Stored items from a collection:

»»

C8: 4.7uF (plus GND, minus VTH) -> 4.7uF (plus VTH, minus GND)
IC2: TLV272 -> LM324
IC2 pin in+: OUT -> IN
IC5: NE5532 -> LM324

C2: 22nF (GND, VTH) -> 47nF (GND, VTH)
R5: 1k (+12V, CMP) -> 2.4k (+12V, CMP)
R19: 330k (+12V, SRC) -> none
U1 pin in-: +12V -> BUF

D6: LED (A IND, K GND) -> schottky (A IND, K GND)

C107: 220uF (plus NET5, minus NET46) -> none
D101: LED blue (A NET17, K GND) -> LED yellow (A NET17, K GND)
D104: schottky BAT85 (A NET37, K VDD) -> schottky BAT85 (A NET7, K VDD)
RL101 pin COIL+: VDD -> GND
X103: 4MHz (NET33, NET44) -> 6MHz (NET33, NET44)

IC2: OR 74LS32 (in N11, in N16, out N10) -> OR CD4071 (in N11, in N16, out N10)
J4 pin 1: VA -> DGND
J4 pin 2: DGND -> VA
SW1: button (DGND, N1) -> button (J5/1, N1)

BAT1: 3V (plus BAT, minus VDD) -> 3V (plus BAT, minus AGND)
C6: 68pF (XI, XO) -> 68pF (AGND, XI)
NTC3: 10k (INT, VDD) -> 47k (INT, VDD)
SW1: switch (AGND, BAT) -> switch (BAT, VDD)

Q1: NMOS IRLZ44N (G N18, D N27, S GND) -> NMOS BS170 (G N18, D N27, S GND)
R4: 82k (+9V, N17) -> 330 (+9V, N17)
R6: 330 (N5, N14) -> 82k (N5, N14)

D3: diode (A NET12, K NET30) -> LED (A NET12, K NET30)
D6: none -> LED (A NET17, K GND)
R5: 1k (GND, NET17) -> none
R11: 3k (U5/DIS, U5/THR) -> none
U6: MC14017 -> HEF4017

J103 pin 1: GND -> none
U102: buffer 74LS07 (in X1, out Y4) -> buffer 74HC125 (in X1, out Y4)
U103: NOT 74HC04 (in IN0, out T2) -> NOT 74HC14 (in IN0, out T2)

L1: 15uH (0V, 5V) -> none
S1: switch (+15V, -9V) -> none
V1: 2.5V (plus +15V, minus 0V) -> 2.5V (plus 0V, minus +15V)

««

— YOUR ASSIGNMENT —
Scan the records above for the lines holding "Q1: NMOS IRLZ44N" and "J103 pin 1: GND -> none". Transcribe those two and every line between them word for word, and no others.

— RESULT FOR THIS EXERCISE —
Q1: NMOS IRLZ44N (G N18, D N27, S GND) -> NMOS BS170 (G N18, D N27, S GND)
R4: 82k (+9V, N17) -> 330 (+9V, N17)
R6: 330 (N5, N14) -> 82k (N5, N14)

D3: diode (A NET12, K NET30) -> LED (A NET12, K NET30)
D6: none -> LED (A NET17, K GND)
R5: 1k (GND, NET17) -> none
R11: 3k (U5/DIS, U5/THR) -> none
U6: MC14017 -> HEF4017

J103 pin 1: GND -> none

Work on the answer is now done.